Beneath this sentence is a set of records; write each of them out exactly.

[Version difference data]
========
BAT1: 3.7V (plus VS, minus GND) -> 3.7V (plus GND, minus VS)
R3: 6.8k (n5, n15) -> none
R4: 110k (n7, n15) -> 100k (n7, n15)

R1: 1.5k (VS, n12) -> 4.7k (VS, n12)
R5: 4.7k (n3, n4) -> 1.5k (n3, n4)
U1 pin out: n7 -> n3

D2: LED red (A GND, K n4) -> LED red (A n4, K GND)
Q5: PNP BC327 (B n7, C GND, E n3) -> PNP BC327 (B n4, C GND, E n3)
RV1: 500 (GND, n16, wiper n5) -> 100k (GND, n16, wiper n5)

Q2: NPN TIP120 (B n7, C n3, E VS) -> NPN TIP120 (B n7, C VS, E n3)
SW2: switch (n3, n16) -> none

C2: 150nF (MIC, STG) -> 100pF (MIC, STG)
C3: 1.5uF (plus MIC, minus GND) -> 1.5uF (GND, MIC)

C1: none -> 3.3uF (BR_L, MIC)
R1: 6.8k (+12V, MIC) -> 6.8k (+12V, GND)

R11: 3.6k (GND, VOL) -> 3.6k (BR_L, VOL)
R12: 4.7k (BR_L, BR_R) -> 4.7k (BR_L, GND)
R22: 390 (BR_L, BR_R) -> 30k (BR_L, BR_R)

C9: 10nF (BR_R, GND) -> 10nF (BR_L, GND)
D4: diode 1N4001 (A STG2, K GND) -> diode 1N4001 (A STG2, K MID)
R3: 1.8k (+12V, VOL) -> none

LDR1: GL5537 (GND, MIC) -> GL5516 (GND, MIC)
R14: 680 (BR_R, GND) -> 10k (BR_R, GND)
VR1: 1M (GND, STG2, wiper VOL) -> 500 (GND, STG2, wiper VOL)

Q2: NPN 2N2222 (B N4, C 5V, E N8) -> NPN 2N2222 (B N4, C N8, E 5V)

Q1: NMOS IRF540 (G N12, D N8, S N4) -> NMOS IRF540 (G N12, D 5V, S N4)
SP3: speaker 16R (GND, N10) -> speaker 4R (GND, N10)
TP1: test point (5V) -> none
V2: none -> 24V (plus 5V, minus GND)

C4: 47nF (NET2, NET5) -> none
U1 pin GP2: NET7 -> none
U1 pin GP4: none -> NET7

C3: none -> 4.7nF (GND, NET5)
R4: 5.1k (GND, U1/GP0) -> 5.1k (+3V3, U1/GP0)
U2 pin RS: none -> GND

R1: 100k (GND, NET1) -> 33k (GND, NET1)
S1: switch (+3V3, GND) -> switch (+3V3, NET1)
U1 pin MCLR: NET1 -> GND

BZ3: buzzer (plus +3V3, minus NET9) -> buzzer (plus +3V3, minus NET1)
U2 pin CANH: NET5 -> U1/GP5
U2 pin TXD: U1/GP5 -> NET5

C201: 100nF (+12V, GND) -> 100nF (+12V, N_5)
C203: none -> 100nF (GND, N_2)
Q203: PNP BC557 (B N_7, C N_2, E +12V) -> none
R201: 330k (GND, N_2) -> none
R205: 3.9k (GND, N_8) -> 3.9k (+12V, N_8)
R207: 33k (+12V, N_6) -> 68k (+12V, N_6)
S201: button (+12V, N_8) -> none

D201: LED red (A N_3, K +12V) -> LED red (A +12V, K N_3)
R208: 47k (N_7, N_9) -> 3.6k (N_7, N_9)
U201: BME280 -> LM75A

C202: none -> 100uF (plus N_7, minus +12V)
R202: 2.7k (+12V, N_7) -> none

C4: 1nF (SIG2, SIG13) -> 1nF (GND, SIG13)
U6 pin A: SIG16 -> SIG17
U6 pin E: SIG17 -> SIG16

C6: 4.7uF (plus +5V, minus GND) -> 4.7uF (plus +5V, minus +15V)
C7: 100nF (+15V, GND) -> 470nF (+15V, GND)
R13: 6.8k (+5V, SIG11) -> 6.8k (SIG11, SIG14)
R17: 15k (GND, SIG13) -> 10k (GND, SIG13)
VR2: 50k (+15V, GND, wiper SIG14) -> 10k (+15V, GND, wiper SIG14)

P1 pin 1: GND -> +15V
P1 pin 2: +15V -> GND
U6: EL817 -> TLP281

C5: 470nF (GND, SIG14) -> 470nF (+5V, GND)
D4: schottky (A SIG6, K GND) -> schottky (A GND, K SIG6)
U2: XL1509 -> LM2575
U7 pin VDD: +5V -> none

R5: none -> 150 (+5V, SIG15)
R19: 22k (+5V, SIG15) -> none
========
§ PROBLEM SOLUTION:
BAT1: 3.7V (plus VS, minus GND) -> 3.7V (plus GND, minus VS)
R3: 6.8k (n5, n15) -> none
R4: 110k (n7, n15) -> 100k (n7, n15)

R1: 1.5k (VS, n12) -> 4.7k (VS, n12)
R5: 4.7k (n3, n4) -> 1.5k (n3, n4)
U1 pin out: n7 -> n3

D2: LED red (A GND, K n4) -> LED red (A n4, K GND)
Q5: PNP BC327 (B n7, C GND, E n3) -> PNP BC327 (B n4, C GND, E n3)
RV1: 500 (GND, n16, wiper n5) -> 100k (GND, n16, wiper n5)

Q2: NPN TIP120 (B n7, C n3, E VS) -> NPN TIP120 (B n7, C VS, E n3)
SW2: switch (n3, n16) -> none

C2: 150nF (MIC, STG) -> 100pF (MIC, STG)
C3: 1.5uF (plus MIC, minus GND) -> 1.5uF (GND, MIC)

C1: none -> 3.3uF (BR_L, MIC)
R1: 6.8k (+12V, MIC) -> 6.8k (+12V, GND)

R11: 3.6k (GND, VOL) -> 3.6k (BR_L, VOL)
R12: 4.7k (BR_L, BR_R) -> 4.7k (BR_L, GND)
R22: 390 (BR_L, BR_R) -> 30k (BR_L, BR_R)

C9: 10nF (BR_R, GND) -> 10nF (BR_L, GND)
D4: diode 1N4001 (A STG2, K GND) -> diode 1N4001 (A STG2, K MID)
R3: 1.8k (+12V, VOL) -> none

LDR1: GL5537 (GND, MIC) -> GL5516 (GND, MIC)
R14: 680 (BR_R, GND) -> 10k (BR_R, GND)
VR1: 1M (GND, STG2, wiper VOL) -> 500 (GND, STG2, wiper VOL)

Q2: NPN 2N2222 (B N4, C 5V, E N8) -> NPN 2N2222 (B N4, C N8, E 5V)

Q1: NMOS IRF540 (G N12, D N8, S N4) -> NMOS IRF540 (G N12, D 5V, S N4)
SP3: speaker 16R (GND, N10) -> speaker 4R (GND, N10)
TP1: test point (5V) -> none
V2: none -> 24V (plus 5V, minus GND)

C4: 47nF (NET2, NET5) -> none
U1 pin GP2: NET7 -> none
U1 pin GP4: none -> NET7

C3: none -> 4.7nF (GND, NET5)
R4: 5.1k (GND, U1/GP0) -> 5.1k (+3V3, U1/GP0)
U2 pin RS: none -> GND

R1: 100k (GND, NET1) -> 33k (GND, NET1)
S1: switch (+3V3, GND) -> switch (+3V3, NET1)
U1 pin MCLR: NET1 -> GND

BZ3: buzzer (plus +3V3, minus NET9) -> buzzer (plus +3V3, minus NET1)
U2 pin CANH: NET5 -> U1/GP5
U2 pin TXD: U1/GP5 -> NET5

C201: 100nF (+12V, GND) -> 100nF (+12V, N_5)
C203: none -> 100nF (GND, N_2)
Q203: PNP BC557 (B N_7, C N_2, E +12V) -> none
R201: 330k (GND, N_2) -> none
R205: 3.9k (GND, N_8) -> 3.9k (+12V, N_8)
R207: 33k (+12V, N_6) -> 68k (+12V, N_6)
S201: button (+12V, N_8) -> none

D201: LED red (A N_3, K +12V) -> LED red (A +12V, K N_3)
R208: 47k (N_7, N_9) -> 3.6k (N_7, N_9)
U201: BME280 -> LM75A

C202: none -> 100uF (plus N_7, minus +12V)
R202: 2.7k (+12V, N_7) -> none

C4: 1nF (SIG2, SIG13) -> 1nF (GND, SIG13)
U6 pin A: SIG16 -> SIG17
U6 pin E: SIG17 -> SIG16

C6: 4.7uF (plus +5V, minus GND) -> 4.7uF (plus +5V, minus +15V)
C7: 100nF (+15V, GND) -> 470nF (+15V, GND)
R13: 6.8k (+5V, SIG11) -> 6.8k (SIG11, SIG14)
R17: 15k (GND, SIG13) -> 10k (GND, SIG13)
VR2: 50k (+15V, GND, wiper SIG14) -> 10k (+15V, GND, wiper SIG14)

P1 pin 1: GND -> +15V
P1 pin 2: +15V -> GND
U6: EL817 -> TLP281

C5: 470nF (GND, SIG14) -> 470nF (+5V, GND)
D4: schottky (A SIG6, K GND) -> schottky (A GND, K SIG6)
U2: XL1509 -> LM2575
U7 pin VDD: +5V -> none

R5: none -> 150 (+5V, SIG15)
R19: 22k (+5V, SIG15) -> none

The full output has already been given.